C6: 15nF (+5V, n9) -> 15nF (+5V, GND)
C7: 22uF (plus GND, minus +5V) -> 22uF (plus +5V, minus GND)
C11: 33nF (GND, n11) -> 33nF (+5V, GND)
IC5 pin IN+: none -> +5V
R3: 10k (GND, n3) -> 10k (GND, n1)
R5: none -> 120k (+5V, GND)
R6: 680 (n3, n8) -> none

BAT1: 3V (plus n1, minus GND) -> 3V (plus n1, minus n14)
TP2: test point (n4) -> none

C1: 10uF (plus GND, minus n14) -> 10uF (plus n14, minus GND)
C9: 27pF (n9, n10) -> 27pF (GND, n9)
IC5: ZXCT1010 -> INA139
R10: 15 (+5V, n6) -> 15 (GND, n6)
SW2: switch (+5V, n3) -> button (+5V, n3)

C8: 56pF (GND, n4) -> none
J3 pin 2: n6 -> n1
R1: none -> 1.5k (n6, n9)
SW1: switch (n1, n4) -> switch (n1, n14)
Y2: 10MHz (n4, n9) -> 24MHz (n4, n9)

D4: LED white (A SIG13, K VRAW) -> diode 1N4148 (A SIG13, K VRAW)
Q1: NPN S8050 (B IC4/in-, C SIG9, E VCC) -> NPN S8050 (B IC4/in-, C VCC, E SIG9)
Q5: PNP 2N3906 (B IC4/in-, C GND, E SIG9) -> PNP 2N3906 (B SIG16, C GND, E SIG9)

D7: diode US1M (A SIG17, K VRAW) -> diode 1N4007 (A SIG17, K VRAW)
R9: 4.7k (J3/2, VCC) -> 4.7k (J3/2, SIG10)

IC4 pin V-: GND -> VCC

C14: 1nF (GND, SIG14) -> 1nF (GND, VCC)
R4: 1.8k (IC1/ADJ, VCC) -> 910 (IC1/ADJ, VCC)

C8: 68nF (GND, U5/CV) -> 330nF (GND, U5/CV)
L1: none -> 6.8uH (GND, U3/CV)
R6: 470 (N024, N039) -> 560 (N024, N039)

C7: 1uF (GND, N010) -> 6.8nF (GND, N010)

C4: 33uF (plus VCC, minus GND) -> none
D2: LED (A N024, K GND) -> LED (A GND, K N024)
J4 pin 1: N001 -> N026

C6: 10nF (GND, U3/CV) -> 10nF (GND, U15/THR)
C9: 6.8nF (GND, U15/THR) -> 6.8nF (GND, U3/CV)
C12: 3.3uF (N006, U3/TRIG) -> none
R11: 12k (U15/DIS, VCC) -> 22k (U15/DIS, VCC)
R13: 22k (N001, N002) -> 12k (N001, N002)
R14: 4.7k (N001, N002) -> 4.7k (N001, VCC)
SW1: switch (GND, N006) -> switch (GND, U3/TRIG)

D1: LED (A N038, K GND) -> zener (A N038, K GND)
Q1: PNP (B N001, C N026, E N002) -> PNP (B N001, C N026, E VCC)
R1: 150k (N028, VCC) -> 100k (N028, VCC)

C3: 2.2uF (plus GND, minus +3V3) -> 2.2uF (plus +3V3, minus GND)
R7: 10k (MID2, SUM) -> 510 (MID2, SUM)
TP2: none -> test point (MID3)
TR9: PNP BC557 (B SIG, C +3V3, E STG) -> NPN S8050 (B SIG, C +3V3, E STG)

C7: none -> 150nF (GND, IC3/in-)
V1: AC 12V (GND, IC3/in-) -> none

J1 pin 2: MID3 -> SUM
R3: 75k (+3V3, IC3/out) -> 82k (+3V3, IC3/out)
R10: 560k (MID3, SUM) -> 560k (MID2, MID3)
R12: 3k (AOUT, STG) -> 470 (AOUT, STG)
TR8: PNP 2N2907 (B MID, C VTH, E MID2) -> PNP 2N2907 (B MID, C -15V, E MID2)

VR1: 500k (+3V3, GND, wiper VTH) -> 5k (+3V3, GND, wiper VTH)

▸ **Task directions**
The exact lines from the one containing "R14: 4.7k (N001, N002) -> 4.7k (N001, VCC)" through the end of the listing above are the expected output; include nothing else.

▸ **Output for this exercise**
R14: 4.7k (N001, N002) -> 4.7k (N001, VCC)
SW1: switch (GND, N006) -> switch (GND, U3/TRIG)

D1: LED (A N038, K GND) -> zener (A N038, K GND)
Q1: PNP (B N001, C N026, E N002) -> PNP (B N001, C N026, E VCC)
R1: 150k (N028, VCC) -> 100k (N028, VCC)

C3: 2.2uF (plus GND, minus +3V3) -> 2.2uF (plus +3V3, minus GND)
R7: 10k (MID2, SUM) -> 510 (MID2, SUM)
TP2: none -> test point (MID3)
TR9: PNP BC557 (B SIG, C +3V3, E STG) -> NPN S8050 (B SIG, C +3V3, E STG)

C7: none -> 150nF (GND, IC3/in-)
V1: AC 12V (GND, IC3/in-) -> none

J1 pin 2: MID3 -> SUM
R3: 75k (+3V3, IC3/out) -> 82k (+3V3, IC3/out)
R10: 560k (MID3, SUM) -> 560k (MID2, MID3)
R12: 3k (AOUT, STG) -> 470 (AOUT, STG)
TR8: PNP 2N2907 (B MID, C VTH, E MID2) -> PNP 2N2907 (B MID, C -15V, E MID2)

VR1: 500k (+3V3, GND, wiper VTH) -> 5k (+3V3, GND, wiper VTH)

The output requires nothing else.